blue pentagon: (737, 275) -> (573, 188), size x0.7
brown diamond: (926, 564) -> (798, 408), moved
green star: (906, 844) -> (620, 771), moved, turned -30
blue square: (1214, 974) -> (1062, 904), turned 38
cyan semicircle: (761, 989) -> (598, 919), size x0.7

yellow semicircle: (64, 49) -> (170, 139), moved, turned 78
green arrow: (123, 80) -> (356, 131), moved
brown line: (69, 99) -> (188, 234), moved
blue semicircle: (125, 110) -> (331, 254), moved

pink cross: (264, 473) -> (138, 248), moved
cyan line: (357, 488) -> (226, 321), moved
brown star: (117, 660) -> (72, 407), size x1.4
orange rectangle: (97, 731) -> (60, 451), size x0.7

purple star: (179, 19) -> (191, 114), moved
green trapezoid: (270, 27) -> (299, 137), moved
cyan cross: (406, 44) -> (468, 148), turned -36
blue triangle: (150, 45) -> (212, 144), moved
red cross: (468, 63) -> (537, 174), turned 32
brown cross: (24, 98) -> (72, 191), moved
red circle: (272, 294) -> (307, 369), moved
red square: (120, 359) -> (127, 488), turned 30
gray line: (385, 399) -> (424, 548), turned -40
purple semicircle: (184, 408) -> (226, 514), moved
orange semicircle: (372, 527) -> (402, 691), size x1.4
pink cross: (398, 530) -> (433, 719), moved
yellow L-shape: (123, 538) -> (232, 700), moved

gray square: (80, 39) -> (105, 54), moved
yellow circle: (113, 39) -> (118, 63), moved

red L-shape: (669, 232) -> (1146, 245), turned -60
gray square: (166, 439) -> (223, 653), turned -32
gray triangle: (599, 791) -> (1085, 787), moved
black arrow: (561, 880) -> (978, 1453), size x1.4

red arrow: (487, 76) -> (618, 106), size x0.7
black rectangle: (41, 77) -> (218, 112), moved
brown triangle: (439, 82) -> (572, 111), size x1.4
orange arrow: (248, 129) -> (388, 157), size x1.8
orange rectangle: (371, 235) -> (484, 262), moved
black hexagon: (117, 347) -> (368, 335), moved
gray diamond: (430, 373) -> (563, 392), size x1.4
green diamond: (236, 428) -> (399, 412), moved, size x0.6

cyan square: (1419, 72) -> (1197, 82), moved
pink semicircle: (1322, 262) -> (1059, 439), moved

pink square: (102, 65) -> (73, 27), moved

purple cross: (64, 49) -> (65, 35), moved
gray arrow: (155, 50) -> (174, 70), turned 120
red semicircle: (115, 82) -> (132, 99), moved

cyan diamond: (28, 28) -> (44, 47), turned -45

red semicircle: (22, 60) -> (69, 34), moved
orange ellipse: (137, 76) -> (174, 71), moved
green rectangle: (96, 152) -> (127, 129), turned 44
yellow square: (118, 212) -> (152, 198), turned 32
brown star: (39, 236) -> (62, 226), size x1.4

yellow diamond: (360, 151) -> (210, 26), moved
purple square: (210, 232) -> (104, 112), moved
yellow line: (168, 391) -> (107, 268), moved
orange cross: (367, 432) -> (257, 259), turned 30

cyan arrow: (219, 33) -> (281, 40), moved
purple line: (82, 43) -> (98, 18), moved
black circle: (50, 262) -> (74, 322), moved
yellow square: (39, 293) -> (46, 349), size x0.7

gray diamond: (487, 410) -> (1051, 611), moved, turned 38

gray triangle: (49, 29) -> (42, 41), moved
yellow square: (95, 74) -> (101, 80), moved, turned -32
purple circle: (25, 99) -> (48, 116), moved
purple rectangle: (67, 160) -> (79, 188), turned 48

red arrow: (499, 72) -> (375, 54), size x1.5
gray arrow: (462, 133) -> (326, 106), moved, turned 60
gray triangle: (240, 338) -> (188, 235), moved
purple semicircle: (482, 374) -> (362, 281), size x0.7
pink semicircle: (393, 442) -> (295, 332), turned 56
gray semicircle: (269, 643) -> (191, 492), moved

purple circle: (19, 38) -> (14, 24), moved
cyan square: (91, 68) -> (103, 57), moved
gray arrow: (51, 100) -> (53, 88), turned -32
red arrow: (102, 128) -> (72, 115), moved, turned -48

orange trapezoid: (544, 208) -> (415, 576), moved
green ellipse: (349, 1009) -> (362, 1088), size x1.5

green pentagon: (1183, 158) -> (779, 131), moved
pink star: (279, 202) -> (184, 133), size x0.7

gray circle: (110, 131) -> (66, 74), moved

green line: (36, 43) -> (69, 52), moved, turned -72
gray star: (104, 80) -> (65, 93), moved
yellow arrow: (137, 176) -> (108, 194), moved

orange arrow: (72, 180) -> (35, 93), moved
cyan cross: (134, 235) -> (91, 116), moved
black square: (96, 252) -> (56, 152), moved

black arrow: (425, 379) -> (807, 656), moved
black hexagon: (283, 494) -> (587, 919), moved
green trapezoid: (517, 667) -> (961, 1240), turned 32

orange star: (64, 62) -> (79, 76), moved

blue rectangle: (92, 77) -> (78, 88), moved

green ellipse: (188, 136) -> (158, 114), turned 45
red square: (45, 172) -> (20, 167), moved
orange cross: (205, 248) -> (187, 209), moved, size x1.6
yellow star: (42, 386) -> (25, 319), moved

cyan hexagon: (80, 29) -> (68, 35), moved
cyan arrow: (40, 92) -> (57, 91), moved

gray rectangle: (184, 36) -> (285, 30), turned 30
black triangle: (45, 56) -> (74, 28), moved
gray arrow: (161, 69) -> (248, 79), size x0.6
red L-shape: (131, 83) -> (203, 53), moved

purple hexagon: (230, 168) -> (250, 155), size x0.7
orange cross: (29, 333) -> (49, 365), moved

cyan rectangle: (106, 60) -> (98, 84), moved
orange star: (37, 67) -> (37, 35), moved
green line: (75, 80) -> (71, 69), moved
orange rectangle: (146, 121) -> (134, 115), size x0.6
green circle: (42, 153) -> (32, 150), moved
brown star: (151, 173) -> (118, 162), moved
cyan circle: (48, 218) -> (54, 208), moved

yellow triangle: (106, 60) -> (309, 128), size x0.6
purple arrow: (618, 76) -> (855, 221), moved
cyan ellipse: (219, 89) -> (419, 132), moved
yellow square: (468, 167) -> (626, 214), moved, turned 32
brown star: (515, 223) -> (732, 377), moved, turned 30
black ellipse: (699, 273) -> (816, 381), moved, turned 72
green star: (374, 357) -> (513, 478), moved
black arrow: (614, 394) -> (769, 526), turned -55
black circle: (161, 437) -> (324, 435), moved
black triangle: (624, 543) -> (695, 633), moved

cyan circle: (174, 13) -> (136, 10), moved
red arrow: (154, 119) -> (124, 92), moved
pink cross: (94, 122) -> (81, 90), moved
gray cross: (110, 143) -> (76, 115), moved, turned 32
###
● **Your goal**:
Each line in the listing above from the one containing "red L-shape: (131, 83) -> (203, 53), moved" through the one containing "orange star: (37, 67) -> (37, 35), moved" should be repeated exactly, and no other line.

● **Written response**:
red L-shape: (131, 83) -> (203, 53), moved

purple hexagon: (230, 168) -> (250, 155), size x0.7
orange cross: (29, 333) -> (49, 365), moved

cyan rectangle: (106, 60) -> (98, 84), moved
orange star: (37, 67) -> (37, 35), moved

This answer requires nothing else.